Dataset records
[Start of section]
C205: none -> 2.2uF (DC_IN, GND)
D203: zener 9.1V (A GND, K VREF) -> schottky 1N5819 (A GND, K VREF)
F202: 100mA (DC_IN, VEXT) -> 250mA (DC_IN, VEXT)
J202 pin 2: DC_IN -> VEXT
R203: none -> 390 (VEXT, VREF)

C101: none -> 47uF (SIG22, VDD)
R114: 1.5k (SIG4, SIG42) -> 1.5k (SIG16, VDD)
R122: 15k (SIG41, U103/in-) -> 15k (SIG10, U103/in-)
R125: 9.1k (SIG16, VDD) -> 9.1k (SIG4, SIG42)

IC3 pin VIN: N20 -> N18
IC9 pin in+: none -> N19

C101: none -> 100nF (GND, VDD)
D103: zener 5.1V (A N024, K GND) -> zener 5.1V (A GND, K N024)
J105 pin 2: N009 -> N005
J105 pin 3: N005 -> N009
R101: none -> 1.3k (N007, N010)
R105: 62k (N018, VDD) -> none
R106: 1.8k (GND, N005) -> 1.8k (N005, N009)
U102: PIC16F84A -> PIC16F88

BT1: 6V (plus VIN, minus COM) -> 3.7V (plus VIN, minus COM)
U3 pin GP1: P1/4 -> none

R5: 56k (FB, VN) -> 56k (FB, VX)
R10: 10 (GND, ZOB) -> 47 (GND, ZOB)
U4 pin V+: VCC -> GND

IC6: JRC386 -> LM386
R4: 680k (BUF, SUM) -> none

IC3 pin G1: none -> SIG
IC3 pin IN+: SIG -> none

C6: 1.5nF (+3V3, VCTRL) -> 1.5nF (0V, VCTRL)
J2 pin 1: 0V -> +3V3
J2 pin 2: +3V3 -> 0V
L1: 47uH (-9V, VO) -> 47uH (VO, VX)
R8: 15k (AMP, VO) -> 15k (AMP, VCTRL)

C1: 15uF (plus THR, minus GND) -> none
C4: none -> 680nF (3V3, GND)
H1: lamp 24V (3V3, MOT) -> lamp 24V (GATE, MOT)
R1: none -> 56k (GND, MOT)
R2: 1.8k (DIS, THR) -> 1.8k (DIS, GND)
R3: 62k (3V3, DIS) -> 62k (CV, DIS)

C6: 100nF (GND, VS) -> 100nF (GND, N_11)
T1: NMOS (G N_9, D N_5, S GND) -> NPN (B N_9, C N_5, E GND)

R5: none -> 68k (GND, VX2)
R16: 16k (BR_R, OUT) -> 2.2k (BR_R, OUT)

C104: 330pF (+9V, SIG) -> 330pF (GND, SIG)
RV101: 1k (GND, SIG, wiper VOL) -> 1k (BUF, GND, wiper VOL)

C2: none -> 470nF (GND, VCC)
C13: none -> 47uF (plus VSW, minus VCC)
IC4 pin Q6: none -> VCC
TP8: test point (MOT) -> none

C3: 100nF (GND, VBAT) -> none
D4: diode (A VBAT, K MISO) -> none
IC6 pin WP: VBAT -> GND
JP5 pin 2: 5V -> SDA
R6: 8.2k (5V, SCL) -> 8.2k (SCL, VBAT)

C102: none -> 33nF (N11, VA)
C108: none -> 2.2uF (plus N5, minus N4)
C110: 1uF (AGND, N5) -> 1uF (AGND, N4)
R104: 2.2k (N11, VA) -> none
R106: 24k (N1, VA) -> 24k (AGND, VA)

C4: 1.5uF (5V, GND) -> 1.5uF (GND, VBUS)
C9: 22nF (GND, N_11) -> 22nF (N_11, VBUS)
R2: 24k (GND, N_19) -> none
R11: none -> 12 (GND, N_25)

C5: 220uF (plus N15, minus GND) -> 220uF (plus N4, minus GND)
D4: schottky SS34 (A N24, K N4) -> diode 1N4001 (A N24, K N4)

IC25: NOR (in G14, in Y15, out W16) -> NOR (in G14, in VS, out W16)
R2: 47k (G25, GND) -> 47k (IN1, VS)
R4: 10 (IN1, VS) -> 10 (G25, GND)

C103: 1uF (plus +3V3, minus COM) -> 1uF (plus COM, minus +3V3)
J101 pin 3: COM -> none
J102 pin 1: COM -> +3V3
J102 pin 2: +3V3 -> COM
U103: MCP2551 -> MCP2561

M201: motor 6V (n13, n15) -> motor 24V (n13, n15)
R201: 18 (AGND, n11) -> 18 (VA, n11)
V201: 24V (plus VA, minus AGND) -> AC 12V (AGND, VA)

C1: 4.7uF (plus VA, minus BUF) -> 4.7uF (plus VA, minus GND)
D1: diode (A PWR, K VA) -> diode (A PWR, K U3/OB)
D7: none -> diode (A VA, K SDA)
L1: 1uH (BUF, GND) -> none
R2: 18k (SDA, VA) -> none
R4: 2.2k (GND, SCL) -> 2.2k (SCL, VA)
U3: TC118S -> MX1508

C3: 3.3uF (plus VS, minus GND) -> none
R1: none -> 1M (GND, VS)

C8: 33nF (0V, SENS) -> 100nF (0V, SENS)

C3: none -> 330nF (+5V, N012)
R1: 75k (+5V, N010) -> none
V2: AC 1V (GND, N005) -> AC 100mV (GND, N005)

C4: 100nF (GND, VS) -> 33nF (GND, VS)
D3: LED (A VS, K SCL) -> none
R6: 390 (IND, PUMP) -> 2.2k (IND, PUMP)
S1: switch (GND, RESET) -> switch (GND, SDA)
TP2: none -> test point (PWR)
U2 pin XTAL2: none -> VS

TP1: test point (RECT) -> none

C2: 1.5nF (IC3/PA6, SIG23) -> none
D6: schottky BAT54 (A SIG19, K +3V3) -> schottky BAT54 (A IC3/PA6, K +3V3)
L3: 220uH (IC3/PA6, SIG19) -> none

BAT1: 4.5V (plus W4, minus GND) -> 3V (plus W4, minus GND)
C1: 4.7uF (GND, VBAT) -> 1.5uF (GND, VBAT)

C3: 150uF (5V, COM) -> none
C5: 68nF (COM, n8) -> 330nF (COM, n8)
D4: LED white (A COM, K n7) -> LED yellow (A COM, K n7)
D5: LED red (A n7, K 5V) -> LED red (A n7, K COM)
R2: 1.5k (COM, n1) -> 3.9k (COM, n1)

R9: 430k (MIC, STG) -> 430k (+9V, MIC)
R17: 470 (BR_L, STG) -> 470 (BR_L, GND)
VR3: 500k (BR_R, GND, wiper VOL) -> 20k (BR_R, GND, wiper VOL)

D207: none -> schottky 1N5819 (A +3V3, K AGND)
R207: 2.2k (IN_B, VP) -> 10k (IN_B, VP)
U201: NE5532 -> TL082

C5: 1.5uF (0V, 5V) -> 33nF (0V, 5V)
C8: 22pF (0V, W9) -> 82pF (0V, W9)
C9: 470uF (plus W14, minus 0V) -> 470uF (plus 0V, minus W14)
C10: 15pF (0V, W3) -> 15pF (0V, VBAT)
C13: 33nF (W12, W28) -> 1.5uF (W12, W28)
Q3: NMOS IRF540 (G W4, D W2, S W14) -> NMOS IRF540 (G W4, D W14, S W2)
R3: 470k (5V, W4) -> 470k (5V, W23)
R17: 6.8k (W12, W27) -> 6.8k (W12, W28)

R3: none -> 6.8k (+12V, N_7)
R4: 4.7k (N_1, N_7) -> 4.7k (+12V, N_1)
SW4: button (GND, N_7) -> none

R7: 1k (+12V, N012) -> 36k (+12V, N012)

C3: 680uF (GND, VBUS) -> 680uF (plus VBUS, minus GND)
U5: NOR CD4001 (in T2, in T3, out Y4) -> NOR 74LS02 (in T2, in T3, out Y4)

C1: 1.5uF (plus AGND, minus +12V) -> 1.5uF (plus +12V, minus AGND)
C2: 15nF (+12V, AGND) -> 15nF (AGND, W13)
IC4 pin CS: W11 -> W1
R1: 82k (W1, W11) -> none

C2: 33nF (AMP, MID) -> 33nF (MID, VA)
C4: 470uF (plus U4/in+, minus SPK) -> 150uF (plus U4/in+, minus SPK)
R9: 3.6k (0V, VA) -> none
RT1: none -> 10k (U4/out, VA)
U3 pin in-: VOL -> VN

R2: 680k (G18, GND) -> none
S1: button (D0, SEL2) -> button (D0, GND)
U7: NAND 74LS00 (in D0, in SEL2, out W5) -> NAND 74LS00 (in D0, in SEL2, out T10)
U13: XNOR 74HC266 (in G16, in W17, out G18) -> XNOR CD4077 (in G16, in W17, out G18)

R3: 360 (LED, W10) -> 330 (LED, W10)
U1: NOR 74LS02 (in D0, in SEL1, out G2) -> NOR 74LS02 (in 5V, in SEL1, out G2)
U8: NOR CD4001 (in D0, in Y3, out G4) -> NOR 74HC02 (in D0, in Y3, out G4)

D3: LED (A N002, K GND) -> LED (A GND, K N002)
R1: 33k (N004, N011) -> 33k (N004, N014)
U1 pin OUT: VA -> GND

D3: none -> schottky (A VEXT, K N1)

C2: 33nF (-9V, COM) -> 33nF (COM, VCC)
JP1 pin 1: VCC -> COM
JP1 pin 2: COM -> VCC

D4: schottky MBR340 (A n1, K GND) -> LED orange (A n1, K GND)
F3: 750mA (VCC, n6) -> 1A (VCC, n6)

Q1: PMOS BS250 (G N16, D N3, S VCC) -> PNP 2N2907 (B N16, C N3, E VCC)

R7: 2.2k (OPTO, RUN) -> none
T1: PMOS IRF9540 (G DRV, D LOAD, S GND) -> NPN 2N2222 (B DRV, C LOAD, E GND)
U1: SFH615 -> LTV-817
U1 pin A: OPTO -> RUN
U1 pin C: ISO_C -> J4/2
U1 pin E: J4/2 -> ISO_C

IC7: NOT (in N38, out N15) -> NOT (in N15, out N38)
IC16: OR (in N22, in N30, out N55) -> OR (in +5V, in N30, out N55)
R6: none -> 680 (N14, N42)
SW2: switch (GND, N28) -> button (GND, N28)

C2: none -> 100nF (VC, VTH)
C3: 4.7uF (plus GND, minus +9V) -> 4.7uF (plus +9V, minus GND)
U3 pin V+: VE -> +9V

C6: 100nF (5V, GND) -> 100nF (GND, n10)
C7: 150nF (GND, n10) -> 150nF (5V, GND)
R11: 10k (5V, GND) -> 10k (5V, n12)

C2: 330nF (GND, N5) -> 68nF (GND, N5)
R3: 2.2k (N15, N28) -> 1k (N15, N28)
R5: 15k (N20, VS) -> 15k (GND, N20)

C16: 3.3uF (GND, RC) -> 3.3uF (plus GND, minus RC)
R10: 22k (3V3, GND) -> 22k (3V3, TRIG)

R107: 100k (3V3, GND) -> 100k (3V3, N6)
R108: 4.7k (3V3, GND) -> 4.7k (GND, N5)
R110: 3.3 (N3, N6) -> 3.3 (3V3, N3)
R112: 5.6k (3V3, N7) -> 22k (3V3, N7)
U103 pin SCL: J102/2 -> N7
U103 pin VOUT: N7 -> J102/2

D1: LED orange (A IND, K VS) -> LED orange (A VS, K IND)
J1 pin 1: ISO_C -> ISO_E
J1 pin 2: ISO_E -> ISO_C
[End of section]
Extract, please, the lines from the start of the entries above through the one with "BT1: 6V (plus", both included, reproducing each exactly and adding nothing.

C205: none -> 2.2uF (DC_IN, GND)
D203: zener 9.1V (A GND, K VREF) -> schottky 1N5819 (A GND, K VREF)
F202: 100mA (DC_IN, VEXT) -> 250mA (DC_IN, VEXT)
J202 pin 2: DC_IN -> VEXT
R203: none -> 390 (VEXT, VREF)

C101: none -> 47uF (SIG22, VDD)
R114: 1.5k (SIG4, SIG42) -> 1.5k (SIG16, VDD)
R122: 15k (SIG41, U103/in-) -> 15k (SIG10, U103/in-)
R125: 9.1k (SIG16, VDD) -> 9.1k (SIG4, SIG42)

IC3 pin VIN: N20 -> N18
IC9 pin in+: none -> N19

C101: none -> 100nF (GND, VDD)
D103: zener 5.1V (A N024, K GND) -> zener 5.1V (A GND, K N024)
J105 pin 2: N009 -> N005
J105 pin 3: N005 -> N009
R101: none -> 1.3k (N007, N010)
R105: 62k (N018, VDD) -> none
R106: 1.8k (GND, N005) -> 1.8k (N005, N009)
U102: PIC16F84A -> PIC16F88

BT1: 6V (plus VIN, minus COM) -> 3.7V (plus VIN, minus COM)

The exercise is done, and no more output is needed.